_DATA EXCERPTS:_
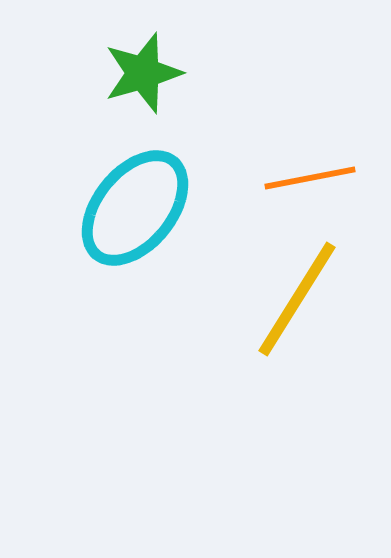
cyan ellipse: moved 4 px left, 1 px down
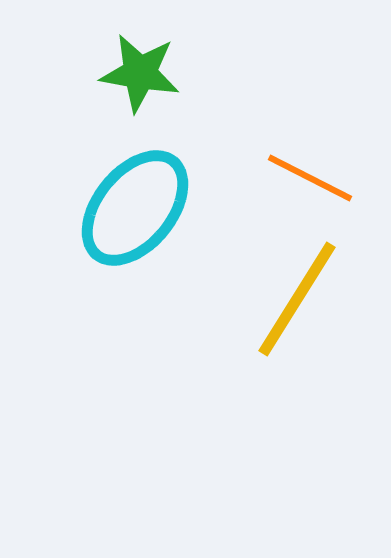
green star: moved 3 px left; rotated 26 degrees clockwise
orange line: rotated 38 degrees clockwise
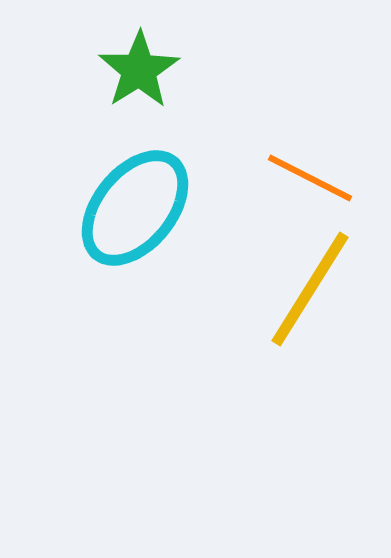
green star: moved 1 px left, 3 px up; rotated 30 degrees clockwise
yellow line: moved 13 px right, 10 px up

_EXERCISE INSTRUCTIONS:_ Swap every "green star" for "purple star" in the records above, keeping everything else the same. Leave the picture lines out.

_CORRECT RESPONSE:_
cyan ellipse: moved 4 px left, 1 px down
purple star: moved 3 px left; rotated 26 degrees clockwise
orange line: rotated 38 degrees clockwise
purple star: moved 1 px left, 3 px up; rotated 30 degrees clockwise
yellow line: moved 13 px right, 10 px up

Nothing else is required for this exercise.